Work item
Could you report every line from the entries that includes the word "rolling"?

Extracted entries
---
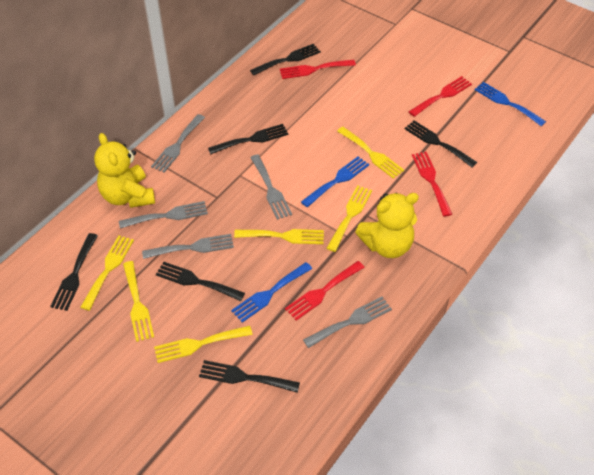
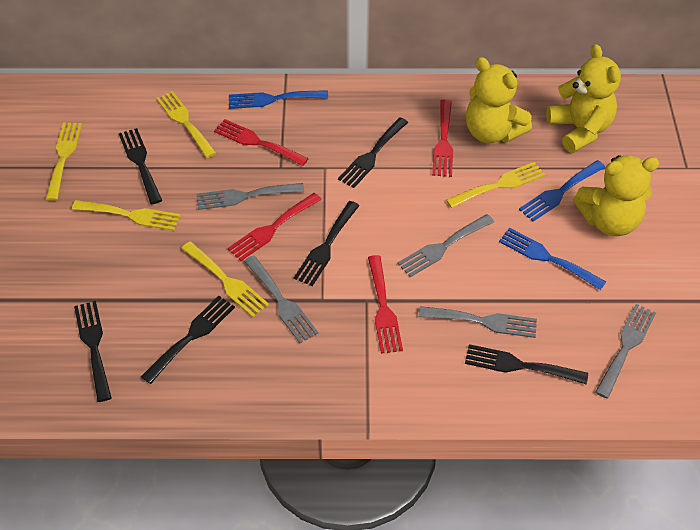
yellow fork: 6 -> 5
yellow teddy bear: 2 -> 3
---
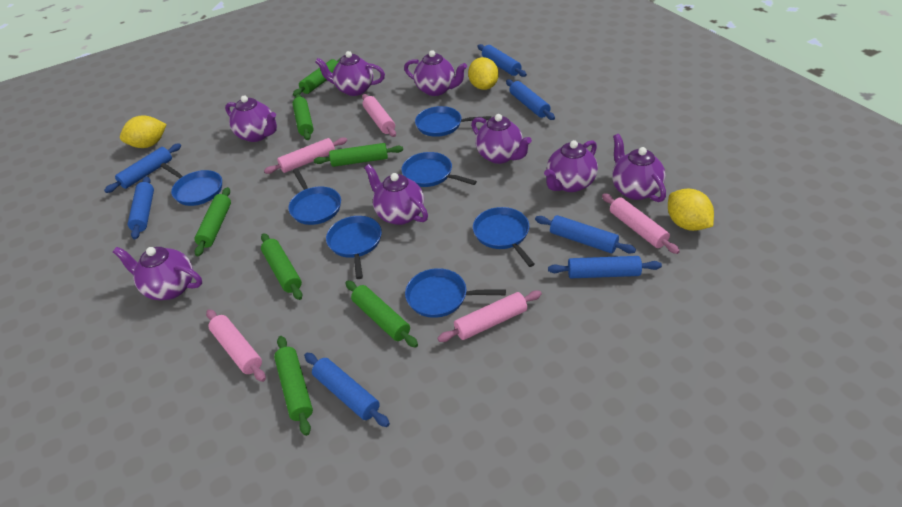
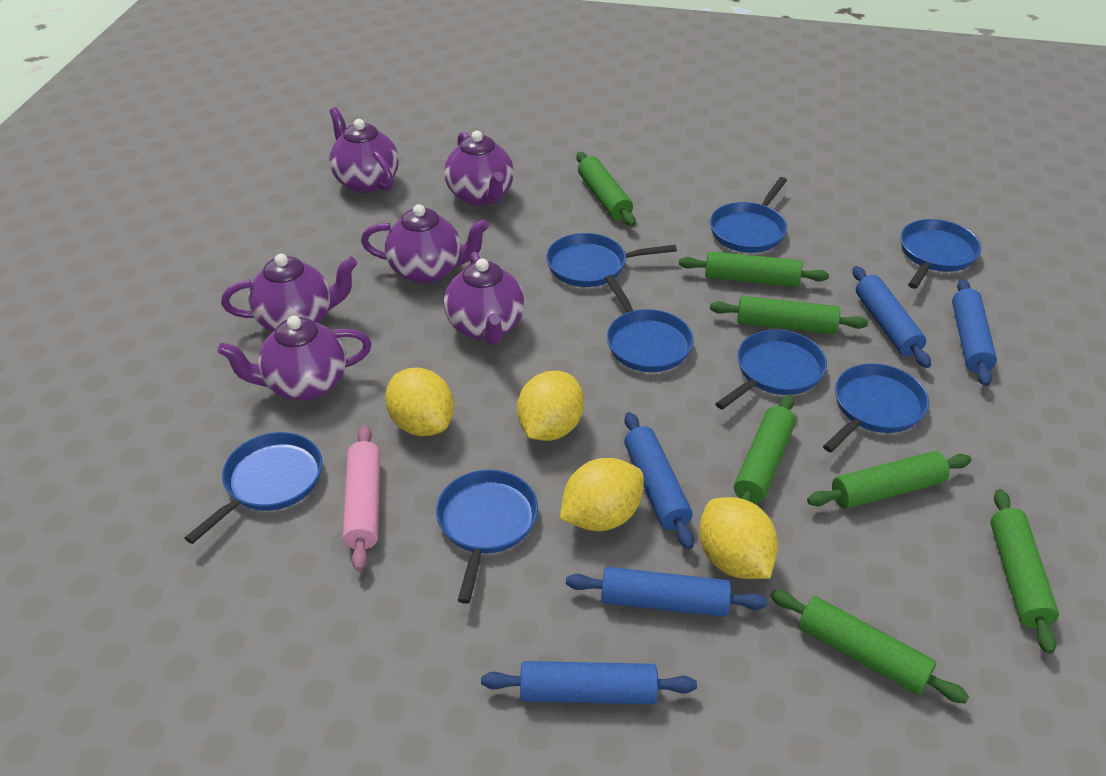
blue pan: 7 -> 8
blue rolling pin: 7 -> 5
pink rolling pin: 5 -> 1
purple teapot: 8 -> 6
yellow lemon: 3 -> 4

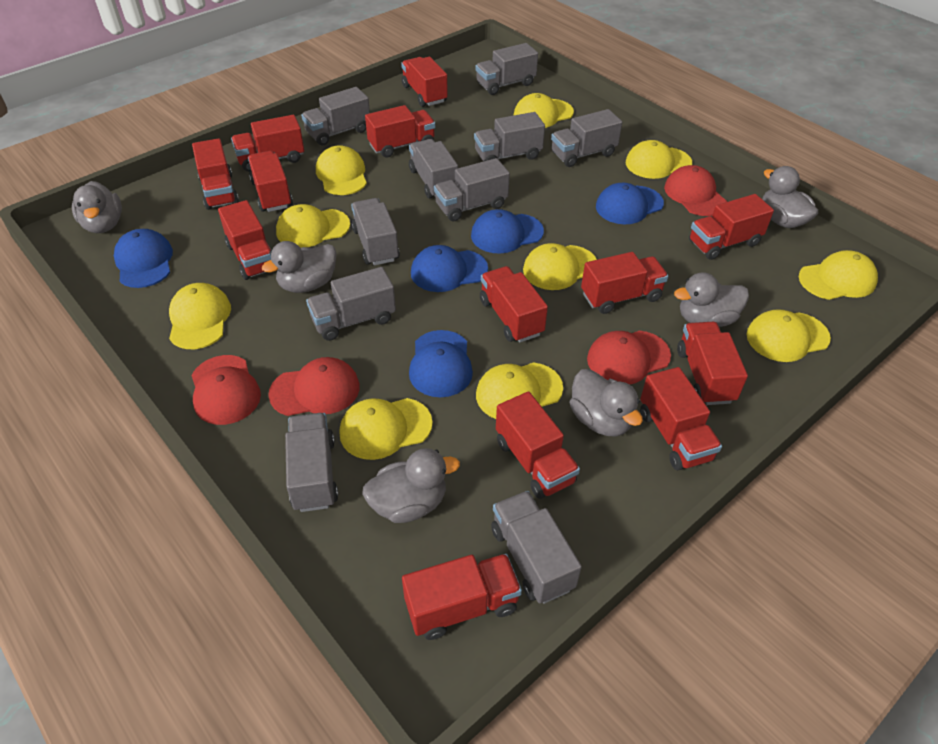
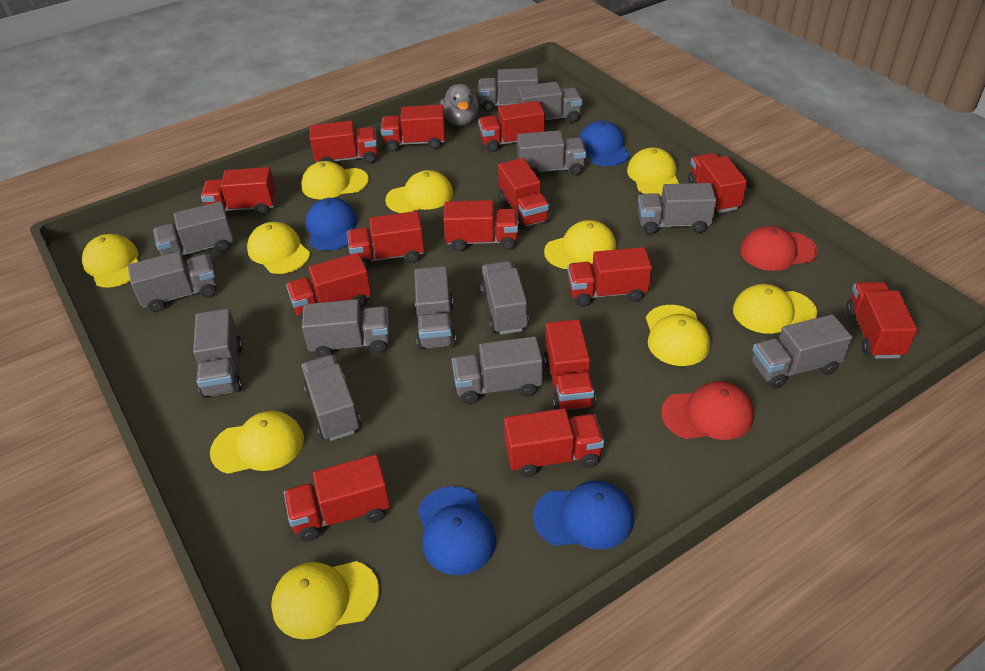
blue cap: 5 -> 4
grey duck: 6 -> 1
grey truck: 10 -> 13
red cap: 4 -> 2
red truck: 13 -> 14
---
Task output
blue rolling pin: 7 -> 5
pink rolling pin: 5 -> 1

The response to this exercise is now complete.